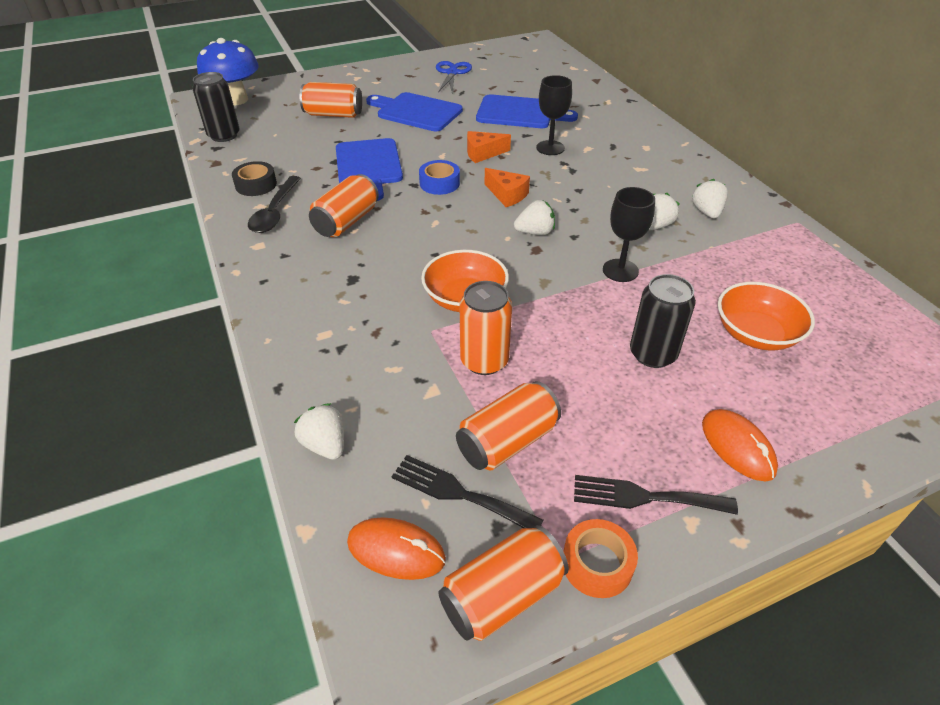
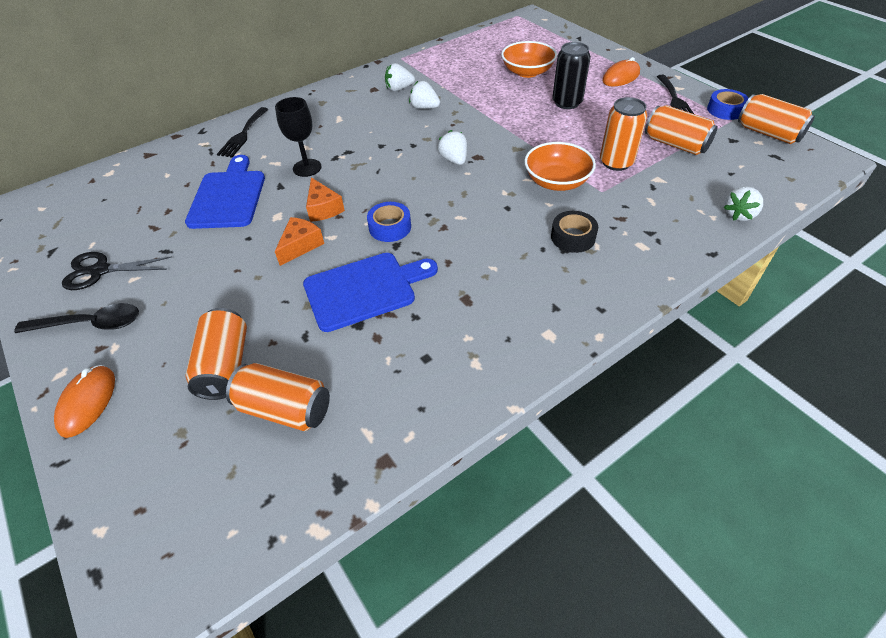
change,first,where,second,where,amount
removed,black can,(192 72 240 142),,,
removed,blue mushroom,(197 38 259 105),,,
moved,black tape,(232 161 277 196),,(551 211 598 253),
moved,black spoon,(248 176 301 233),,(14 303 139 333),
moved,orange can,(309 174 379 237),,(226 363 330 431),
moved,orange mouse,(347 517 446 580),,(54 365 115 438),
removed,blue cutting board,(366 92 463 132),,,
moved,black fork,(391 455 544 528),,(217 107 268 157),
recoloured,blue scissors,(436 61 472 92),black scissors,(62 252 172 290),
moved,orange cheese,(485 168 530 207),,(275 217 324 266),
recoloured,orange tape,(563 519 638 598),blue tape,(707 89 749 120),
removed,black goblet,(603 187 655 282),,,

══════

Produce an exact copy of the lines from the one containing "recoloured,orange tape,(563 519" through the final line of the data, both ends included, and only those.

## Expected output
recoloured,orange tape,(563 519 638 598),blue tape,(707 89 749 120),
removed,black goblet,(603 187 655 282),,,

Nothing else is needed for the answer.